## Directions
Once the pictures are removed, reproduce what is left of the data below exactly.

Change listing data:
┌──
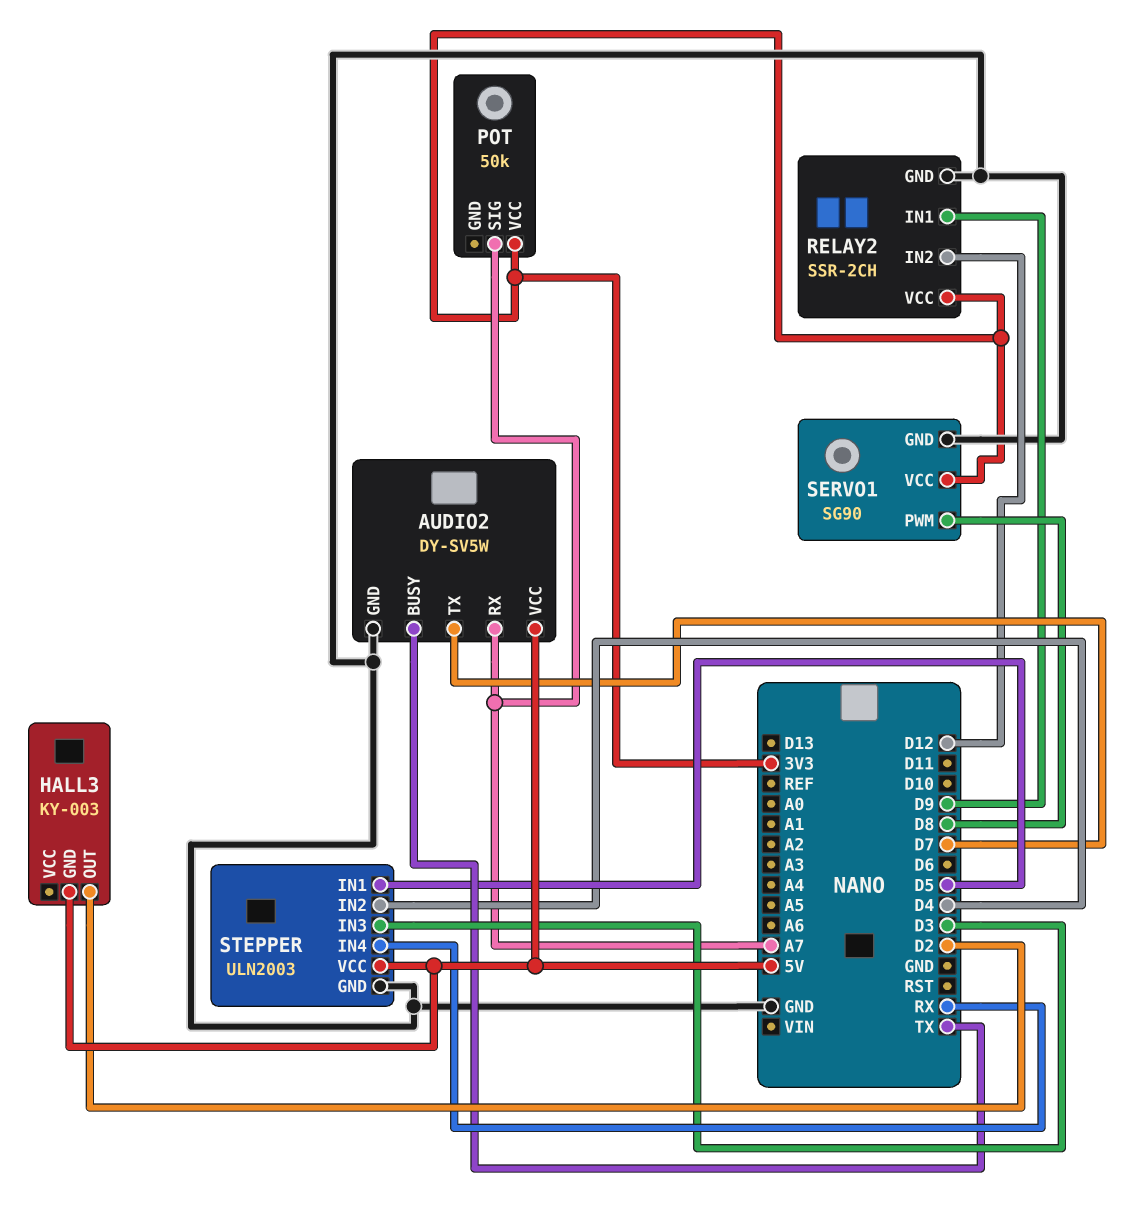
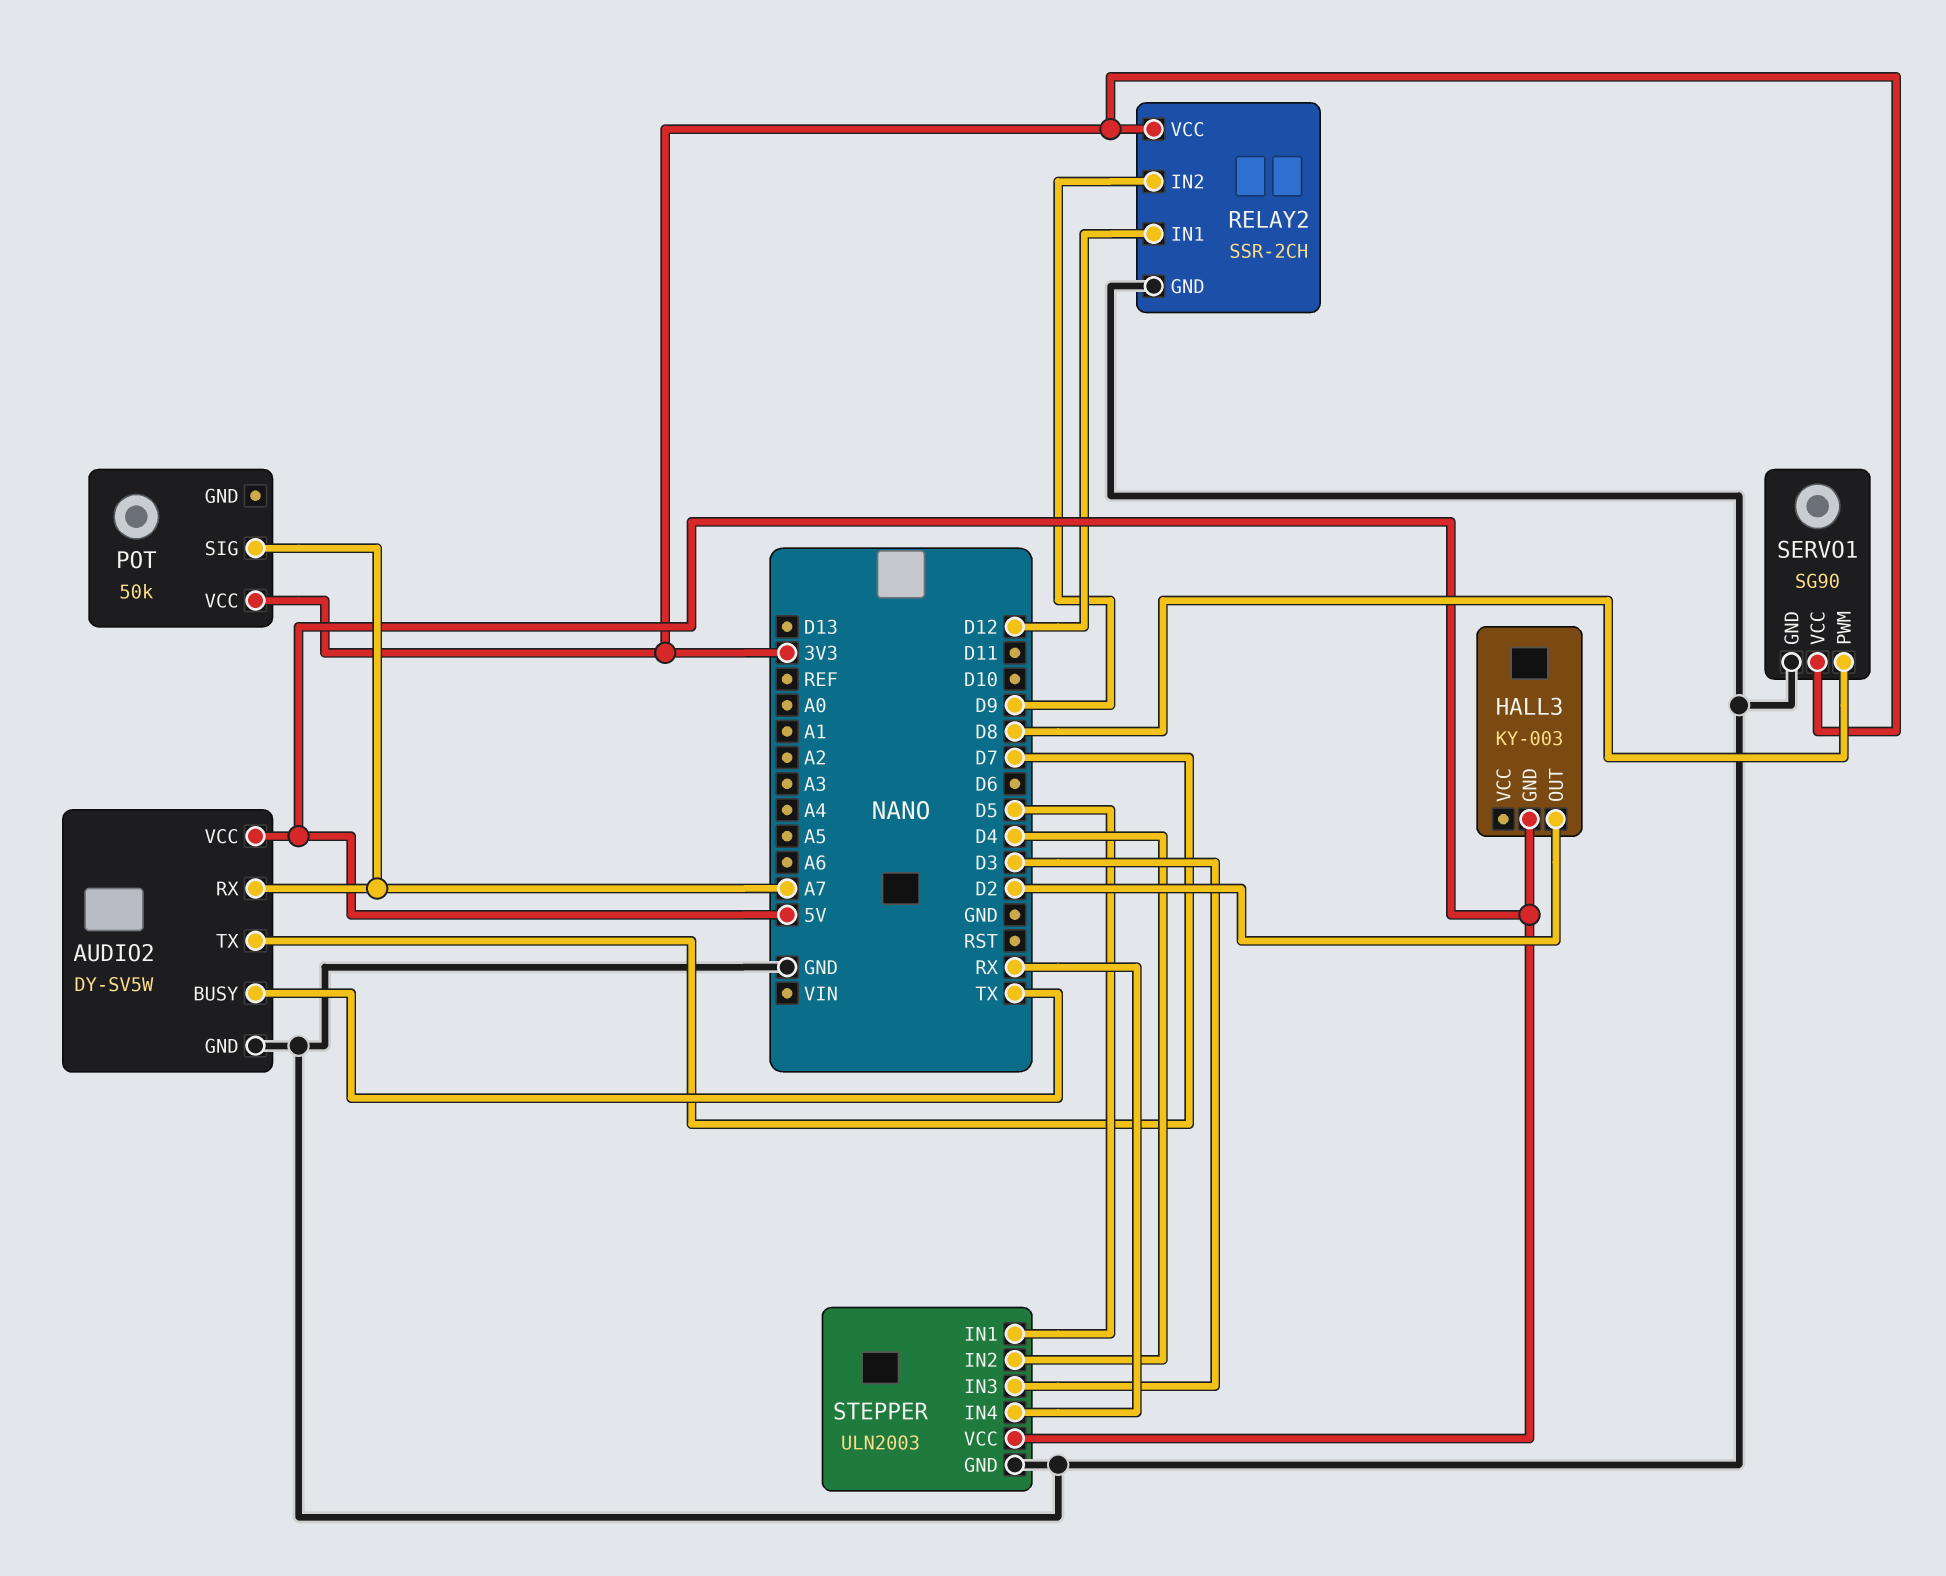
RELAY2 pin IN1: D9 -> D12
RELAY2 pin IN2: D12 -> D9

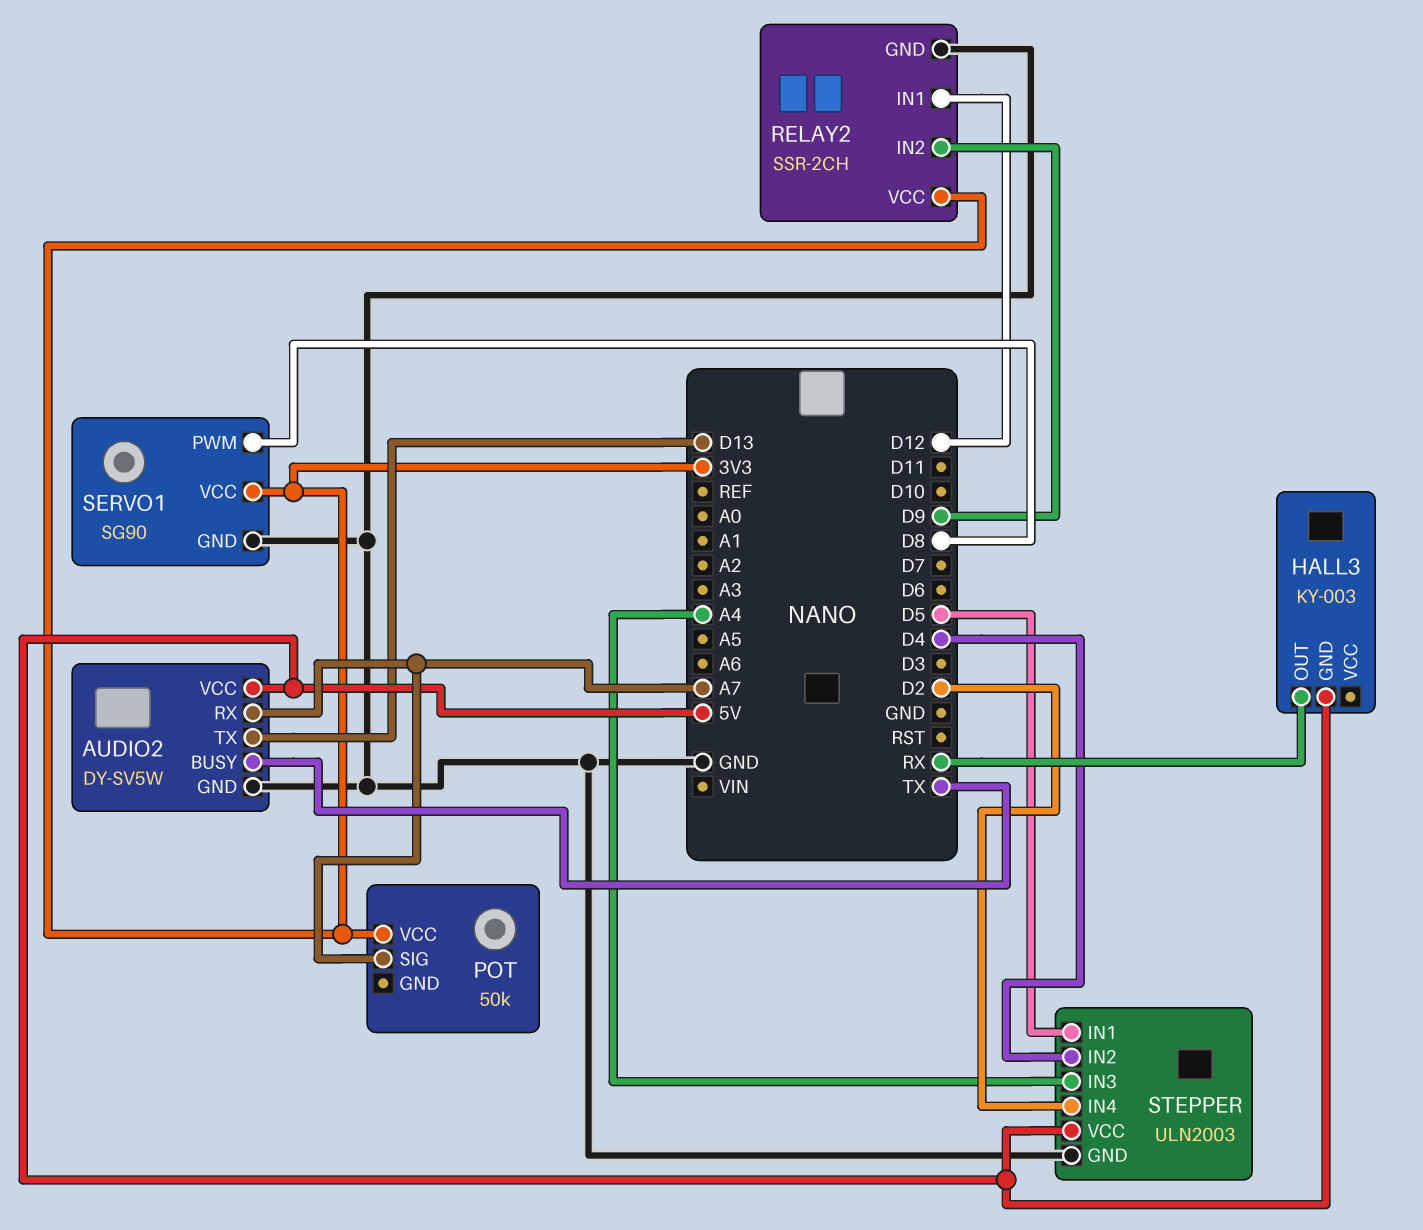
AUDIO2 pin TX: D7 -> D13
HALL3 pin OUT: D2 -> RX
STEPPER pin IN3: D3 -> A4
STEPPER pin IN4: RX -> D2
└──
## Reply
RELAY2 pin IN1: D9 -> D12
RELAY2 pin IN2: D12 -> D9

AUDIO2 pin TX: D7 -> D13
HALL3 pin OUT: D2 -> RX
STEPPER pin IN3: D3 -> A4
STEPPER pin IN4: RX -> D2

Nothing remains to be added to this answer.